* [ASSIGNMENT]: Look below for lines that hold the string "green" and copy each one.

Excerpts from a dataset:
□ □ □ □ □

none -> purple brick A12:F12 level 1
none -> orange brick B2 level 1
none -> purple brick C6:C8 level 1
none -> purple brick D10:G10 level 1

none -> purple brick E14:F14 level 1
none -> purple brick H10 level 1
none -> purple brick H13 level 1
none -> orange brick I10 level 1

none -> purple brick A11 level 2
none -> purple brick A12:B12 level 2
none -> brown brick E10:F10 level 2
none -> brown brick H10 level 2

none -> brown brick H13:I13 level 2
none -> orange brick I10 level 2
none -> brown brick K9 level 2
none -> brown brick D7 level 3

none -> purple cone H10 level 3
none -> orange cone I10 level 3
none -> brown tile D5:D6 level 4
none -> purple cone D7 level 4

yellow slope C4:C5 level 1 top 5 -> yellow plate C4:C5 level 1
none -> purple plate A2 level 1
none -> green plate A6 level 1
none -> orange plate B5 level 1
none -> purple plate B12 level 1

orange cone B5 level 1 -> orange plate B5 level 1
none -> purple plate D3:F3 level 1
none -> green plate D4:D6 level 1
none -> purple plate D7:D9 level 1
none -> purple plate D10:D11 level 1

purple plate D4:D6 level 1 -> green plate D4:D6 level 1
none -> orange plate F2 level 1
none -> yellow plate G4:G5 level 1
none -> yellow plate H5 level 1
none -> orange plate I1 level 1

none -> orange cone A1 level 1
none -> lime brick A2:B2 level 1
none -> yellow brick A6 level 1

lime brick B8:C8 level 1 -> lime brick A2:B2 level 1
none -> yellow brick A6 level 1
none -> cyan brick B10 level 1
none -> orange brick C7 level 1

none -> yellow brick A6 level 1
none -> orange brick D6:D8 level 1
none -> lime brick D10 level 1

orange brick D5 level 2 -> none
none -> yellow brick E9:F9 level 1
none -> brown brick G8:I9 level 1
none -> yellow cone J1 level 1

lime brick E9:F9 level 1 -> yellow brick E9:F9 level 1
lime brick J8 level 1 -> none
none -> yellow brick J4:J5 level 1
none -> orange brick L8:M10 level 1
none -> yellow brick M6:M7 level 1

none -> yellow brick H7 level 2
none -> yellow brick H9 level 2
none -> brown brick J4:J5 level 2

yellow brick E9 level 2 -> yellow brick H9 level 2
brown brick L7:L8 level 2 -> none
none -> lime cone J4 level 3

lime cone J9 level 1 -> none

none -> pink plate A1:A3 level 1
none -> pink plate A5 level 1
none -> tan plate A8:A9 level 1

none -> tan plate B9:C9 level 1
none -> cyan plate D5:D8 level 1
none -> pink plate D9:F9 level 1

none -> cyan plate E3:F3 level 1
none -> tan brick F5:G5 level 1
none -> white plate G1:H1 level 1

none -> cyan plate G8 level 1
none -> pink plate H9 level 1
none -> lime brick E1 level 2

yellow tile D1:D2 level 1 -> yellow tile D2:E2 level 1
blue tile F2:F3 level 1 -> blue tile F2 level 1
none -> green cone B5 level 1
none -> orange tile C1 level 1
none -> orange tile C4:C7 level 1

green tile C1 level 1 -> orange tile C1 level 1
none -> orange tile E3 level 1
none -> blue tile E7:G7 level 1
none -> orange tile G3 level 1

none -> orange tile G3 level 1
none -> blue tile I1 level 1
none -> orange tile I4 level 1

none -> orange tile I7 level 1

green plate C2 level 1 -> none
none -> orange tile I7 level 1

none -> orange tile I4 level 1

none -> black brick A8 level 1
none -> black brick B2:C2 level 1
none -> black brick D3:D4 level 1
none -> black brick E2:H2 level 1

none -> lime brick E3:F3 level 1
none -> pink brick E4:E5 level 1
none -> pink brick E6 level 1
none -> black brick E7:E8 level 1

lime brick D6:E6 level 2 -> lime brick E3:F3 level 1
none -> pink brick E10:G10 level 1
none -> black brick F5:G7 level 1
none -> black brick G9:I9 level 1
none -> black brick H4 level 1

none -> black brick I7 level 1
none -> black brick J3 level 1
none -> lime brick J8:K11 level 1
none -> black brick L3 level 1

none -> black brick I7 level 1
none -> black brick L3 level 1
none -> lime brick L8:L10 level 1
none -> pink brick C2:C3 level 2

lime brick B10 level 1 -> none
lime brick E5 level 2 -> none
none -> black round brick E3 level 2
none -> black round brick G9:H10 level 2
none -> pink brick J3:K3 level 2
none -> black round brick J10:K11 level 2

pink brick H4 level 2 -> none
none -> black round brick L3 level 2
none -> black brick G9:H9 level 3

□ □ □ □ □

* [TASK RESPONSE]:
none -> green plate A6 level 1
none -> green plate D4:D6 level 1
purple plate D4:D6 level 1 -> green plate D4:D6 level 1
none -> green cone B5 level 1
green tile C1 level 1 -> orange tile C1 level 1
green plate C2 level 1 -> none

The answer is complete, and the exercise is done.